Spatial questions linked to images
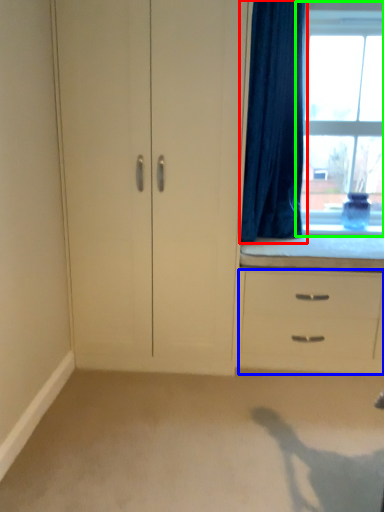
Question: Based on their relative distances, which object is farther from curtain (highlighted by a red box)? Choose from chest of drawers (highlighted by a blue box) and window (highlighted by a green box).

Choices:
 (A) chest of drawers
 (B) window

Answer: (A)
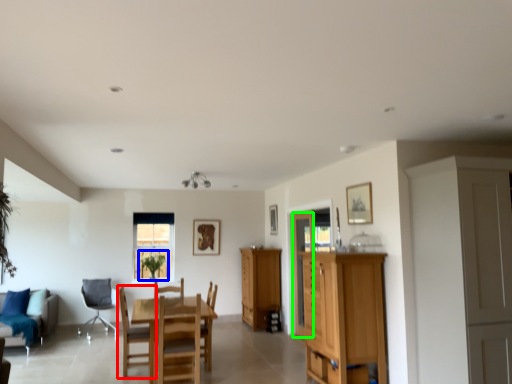
Question: Estimate the real-world distances between objects in this image. Which object is farther from chair (highlighted by a red box), plant (highlighted by a blue box) or glass door (highlighted by a green box)?

Choices:
 (A) plant
 (B) glass door

Answer: (B)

**Short task**
Retype every one of the rows above word for word, leaving out the pictures.

**Final result**
Question: Based on their relative distances, which object is farther from curtain (highlighted by a red box)? Choose from chest of drawers (highlighted by a blue box) and window (highlighted by a green box).

Choices:
 (A) chest of drawers
 (B) window

Answer: (A)
Question: Estimate the real-world distances between objects in this image. Which object is farther from chair (highlighted by a red box), plant (highlighted by a blue box) or glass door (highlighted by a green box)?

Choices:
 (A) plant
 (B) glass door

Answer: (B)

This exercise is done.